── Input rows ──

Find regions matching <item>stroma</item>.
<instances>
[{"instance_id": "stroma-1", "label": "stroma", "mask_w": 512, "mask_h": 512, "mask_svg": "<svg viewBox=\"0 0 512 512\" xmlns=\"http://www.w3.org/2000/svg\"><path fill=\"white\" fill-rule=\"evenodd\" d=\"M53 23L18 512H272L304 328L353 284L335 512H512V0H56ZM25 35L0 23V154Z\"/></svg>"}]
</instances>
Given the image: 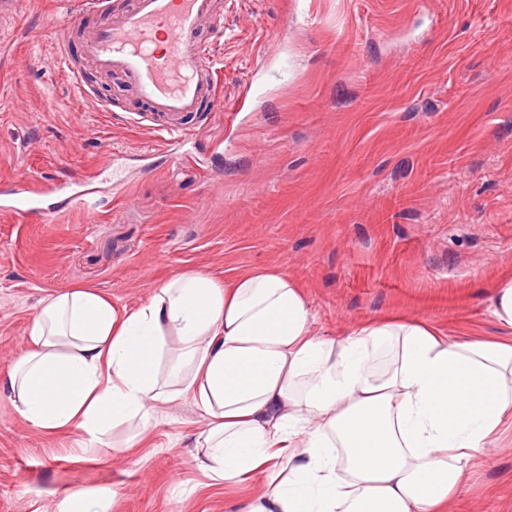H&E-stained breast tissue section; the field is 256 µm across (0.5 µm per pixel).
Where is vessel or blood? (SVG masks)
Masks as SVG:
<instances>
[{"label": "vessel or blood", "mask_w": 512, "mask_h": 512, "mask_svg": "<svg viewBox=\"0 0 512 512\" xmlns=\"http://www.w3.org/2000/svg\"><path fill=\"white\" fill-rule=\"evenodd\" d=\"M84 10L100 17L98 26L83 36L84 65L69 63L64 45L70 28L55 34V45L65 75L80 97H88L85 66L118 74L127 93L143 101L152 126L170 131L164 153L180 156L184 140L195 134L192 119L222 98L220 45L199 39L204 22L223 29L217 0H131L121 12H112L108 0H84ZM97 175L76 186L55 188L45 182L28 183L0 191V209L44 222L57 207L75 205L95 212Z\"/></svg>", "instance_id": "1"}]
</instances>
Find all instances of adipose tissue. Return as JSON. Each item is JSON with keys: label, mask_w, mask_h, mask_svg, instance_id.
<instances>
[{"label": "adipose tissue", "mask_w": 512, "mask_h": 512, "mask_svg": "<svg viewBox=\"0 0 512 512\" xmlns=\"http://www.w3.org/2000/svg\"><path fill=\"white\" fill-rule=\"evenodd\" d=\"M2 395L37 430L79 432L88 451L190 397L209 483L266 480L239 512H448L512 419V341H451L404 320L328 339L284 272H183L129 312L90 287L40 300Z\"/></svg>", "instance_id": "obj_1"}]
</instances>
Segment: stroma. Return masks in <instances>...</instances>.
<instances>
[{
  "instance_id": "obj_1",
  "label": "stroma",
  "mask_w": 512,
  "mask_h": 512,
  "mask_svg": "<svg viewBox=\"0 0 512 512\" xmlns=\"http://www.w3.org/2000/svg\"><path fill=\"white\" fill-rule=\"evenodd\" d=\"M224 104L183 156L129 122L142 103L116 76L90 98L48 37L93 28L75 0H20L0 40V181L100 180L96 214L48 223L0 213V370L38 302L75 285L134 310L172 275L275 268L304 289L316 335L383 316L448 338H509L487 291L512 275V0H223ZM204 420L163 406L134 447L121 431L84 452L0 399V512H56L64 493L109 487L111 512H237L262 490L209 486L195 469ZM471 464L449 512H512V423ZM70 33V27H64L56 32L55 45L57 49V54L59 56L60 61L62 62L63 69L69 83L76 91V93L81 98L85 99L88 97L89 92L86 88V83L84 79V68L81 65H74L70 63L68 55L64 50V45L70 38Z\"/></svg>"
}]
</instances>
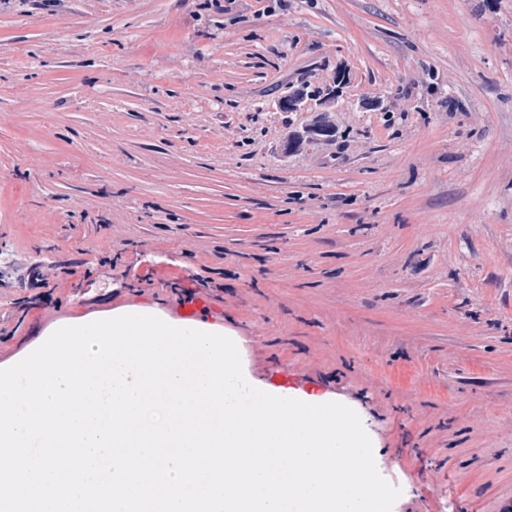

───

→ **Task objective**
Each line from the one bearing "Segment: stroma. Return" through the final line of the records is to be copied exactly, and no pictures are to be included.

→ **Exercise response**
Segment: stroma. Return masks in <instances>...</instances>.
<instances>
[{
  "instance_id": "obj_1",
  "label": "stroma",
  "mask_w": 512,
  "mask_h": 512,
  "mask_svg": "<svg viewBox=\"0 0 512 512\" xmlns=\"http://www.w3.org/2000/svg\"><path fill=\"white\" fill-rule=\"evenodd\" d=\"M224 104L183 156L129 122L142 103L116 76L90 98L48 37L93 28L75 0H20L0 40V181L100 180L96 214L48 223L0 213V370L38 302L75 285L134 310L172 275L275 268L304 289L316 335L383 316L448 338H509L487 291L512 275V0H223ZM204 420L163 406L134 447L121 431L84 452L0 399V512H56L64 493L109 487L111 512H237L262 490L209 486L195 469ZM471 464L449 512H512V423ZM70 33V27H64L56 32L55 45L57 49V54L59 56L60 61L62 62L63 69L69 83L76 91V93L81 98L85 99L88 97L89 92L86 88V83L84 79V68L81 65H74L70 63L68 55L64 50V45L70 38Z\"/></svg>"
}]
</instances>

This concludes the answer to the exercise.